Gather the lines below that include the string "golden", copying each in full.

(DATA PROVIDED Opens)

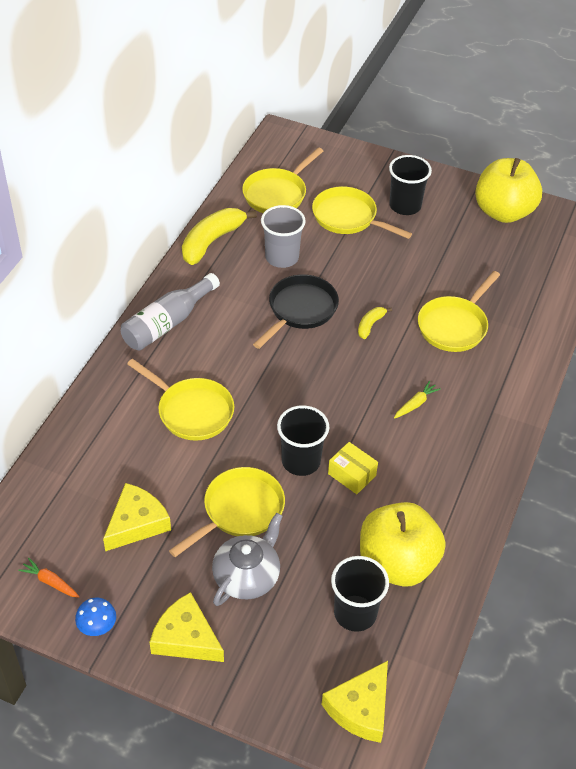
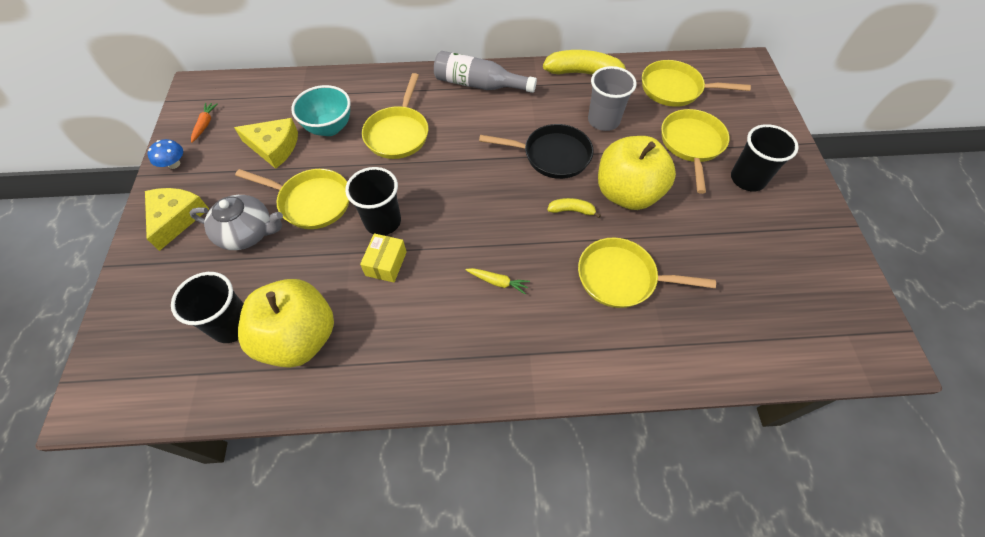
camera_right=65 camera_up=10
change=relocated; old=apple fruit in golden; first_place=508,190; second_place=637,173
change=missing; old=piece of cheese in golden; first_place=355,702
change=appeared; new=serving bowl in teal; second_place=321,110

(DATA PROVIDED Closes)

#### EXERCISE SOLUTION:
change=relocated; old=apple fruit in golden; first_place=508,190; second_place=637,173
change=missing; old=piece of cheese in golden; first_place=355,702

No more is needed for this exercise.